### Dataset excerpts
════════════════
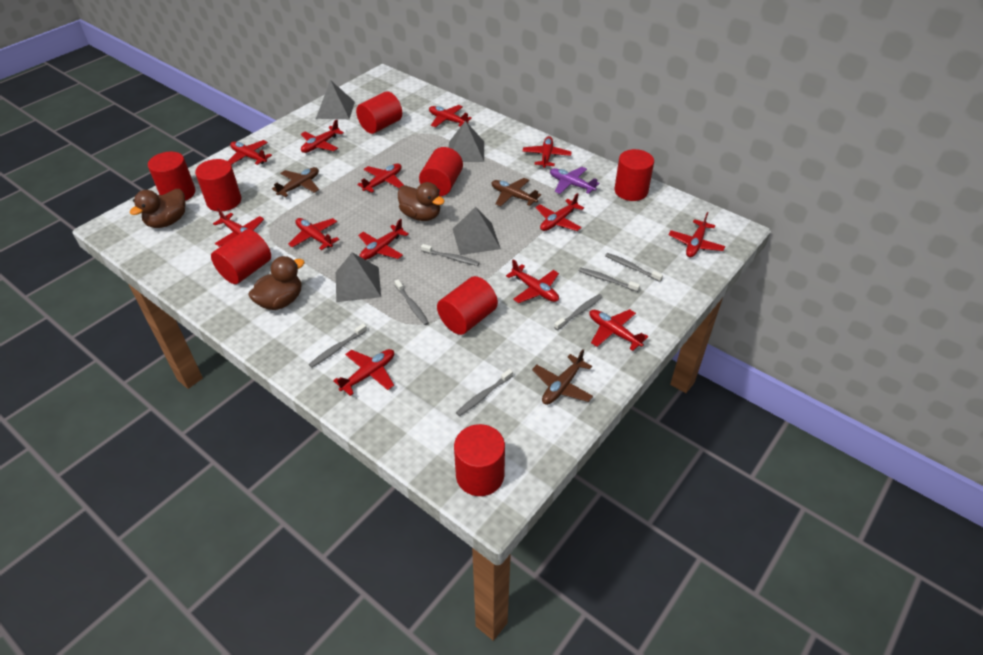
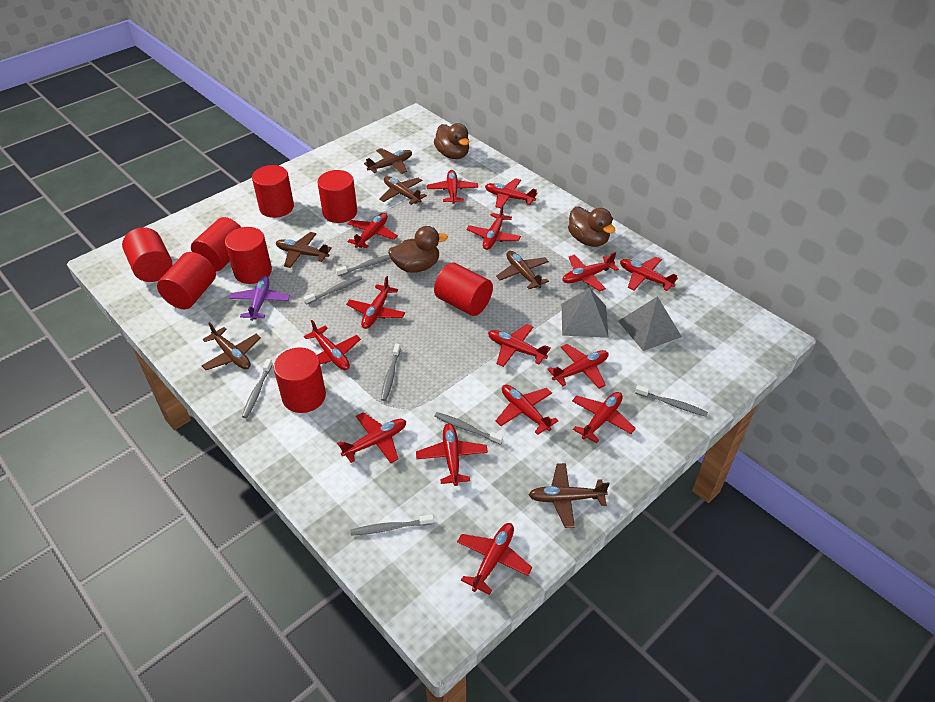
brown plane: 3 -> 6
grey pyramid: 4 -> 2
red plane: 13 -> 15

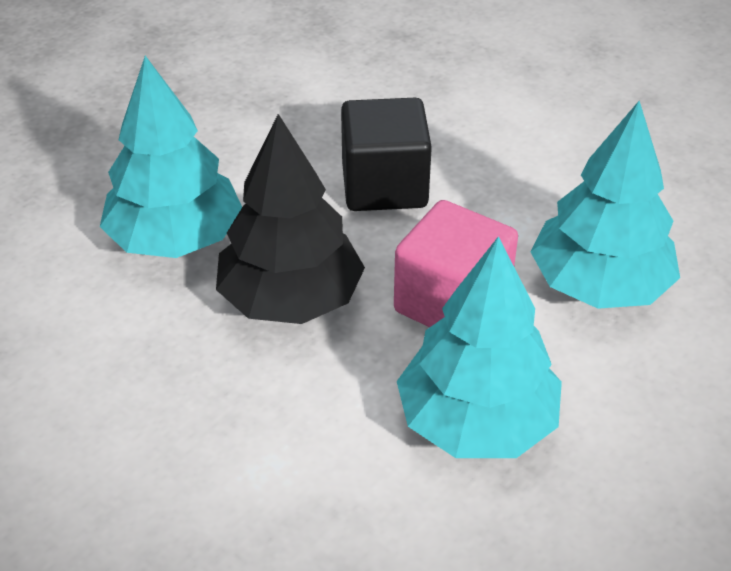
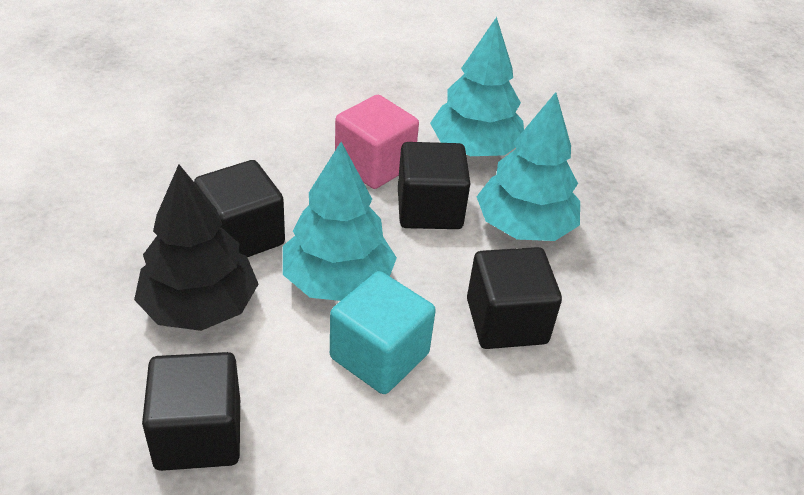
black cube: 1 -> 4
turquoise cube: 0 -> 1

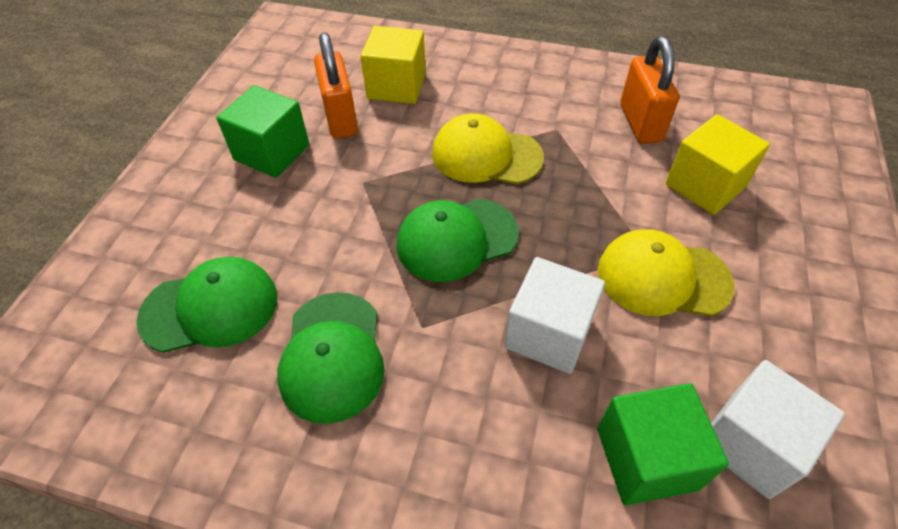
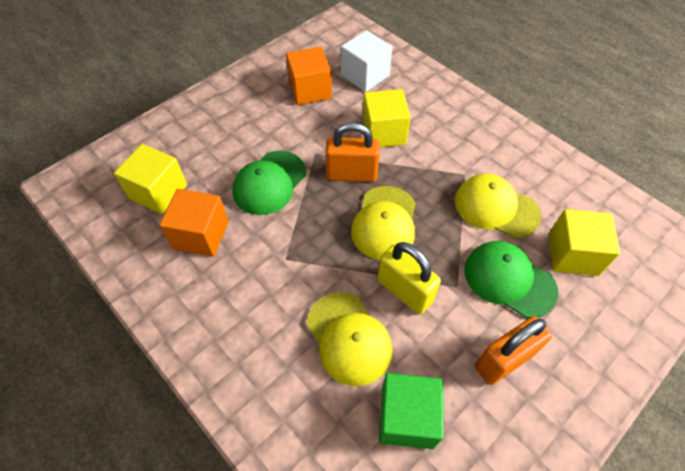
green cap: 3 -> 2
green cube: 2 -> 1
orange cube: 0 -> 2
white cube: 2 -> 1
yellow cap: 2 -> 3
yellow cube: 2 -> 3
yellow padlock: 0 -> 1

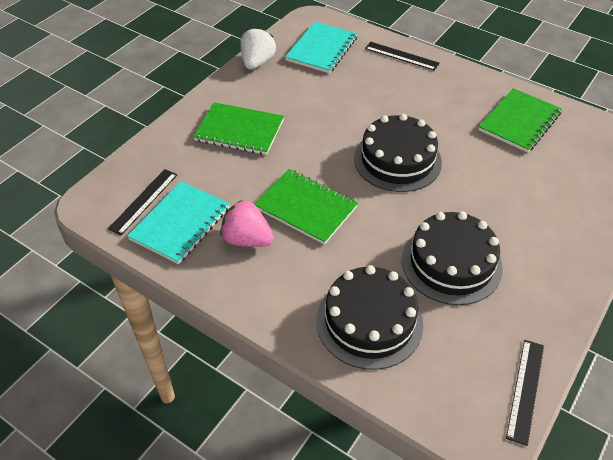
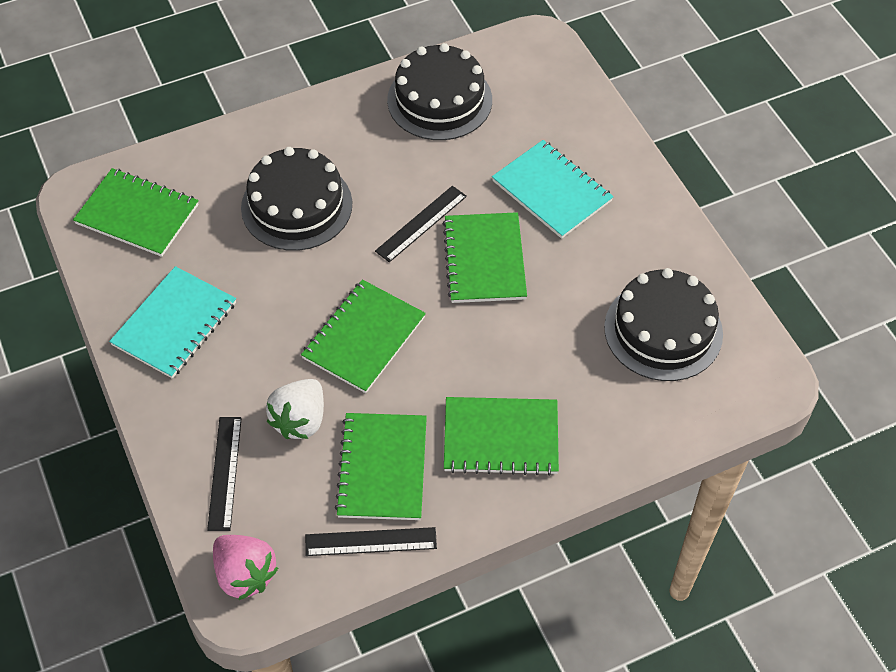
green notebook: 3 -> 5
════════════════
### What is needed
Gather each line of the listing that holds the string "cube".

### Solution for this exercise
black cube: 1 -> 4
turquoise cube: 0 -> 1
green cube: 2 -> 1
orange cube: 0 -> 2
white cube: 2 -> 1
yellow cube: 2 -> 3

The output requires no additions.